WHAT THE TASK ASKS »
Your answer should be an exact copy of all the entries, free of pictures.

[MATERIAL TO PROCESS Boundary: Start]

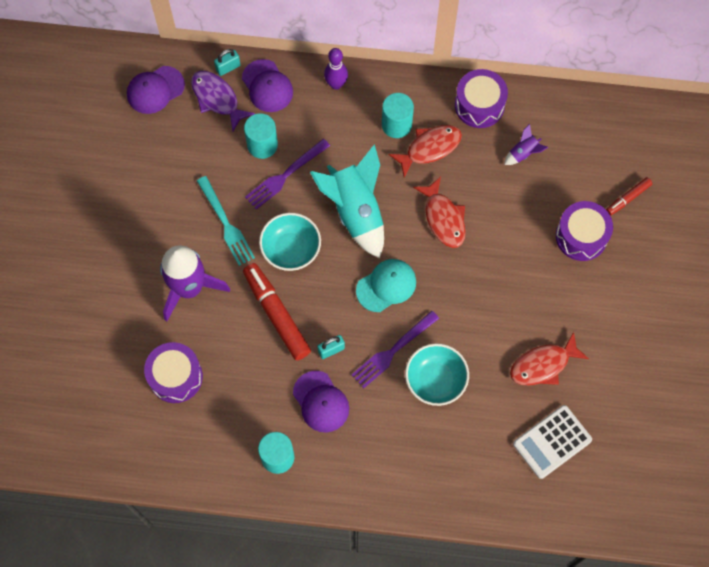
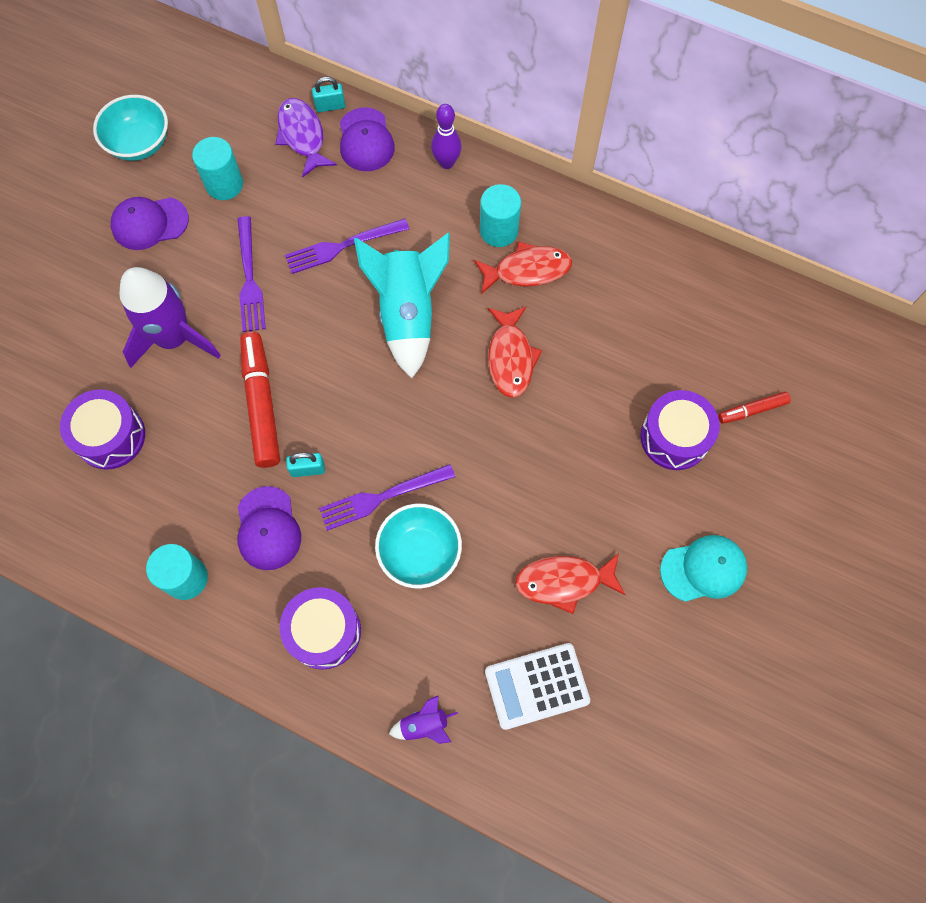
camera: 20 degrees right, 0 degrees up
purple cap [127,66,185,114] -> purple cap moved to [111,197,189,250]
turquoise fork [197,176,255,266] -> purple fork [237,216,266,332]
turquoise cylinder [244,113,278,159] -> turquoise cylinder moved to [192,137,243,200]
turquoise bowl [259,213,321,271] -> turquoise bowl moved to [93,95,168,161]
turquoise cap [356,259,416,312] -> turquoise cap moved to [660,535,747,602]
purple drum [455,69,508,128] -> purple drum moved to [280,587,361,670]
purple rocket [504,124,548,165] -> purple rocket moved to [389,696,458,744]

[MATERIAL TO PROCESS Boundary: End]

YOUR SOLUTION »
camera: 20 degrees right, 0 degrees up
purple cap [127,66,185,114] -> purple cap moved to [111,197,189,250]
turquoise fork [197,176,255,266] -> purple fork [237,216,266,332]
turquoise cylinder [244,113,278,159] -> turquoise cylinder moved to [192,137,243,200]
turquoise bowl [259,213,321,271] -> turquoise bowl moved to [93,95,168,161]
turquoise cap [356,259,416,312] -> turquoise cap moved to [660,535,747,602]
purple drum [455,69,508,128] -> purple drum moved to [280,587,361,670]
purple rocket [504,124,548,165] -> purple rocket moved to [389,696,458,744]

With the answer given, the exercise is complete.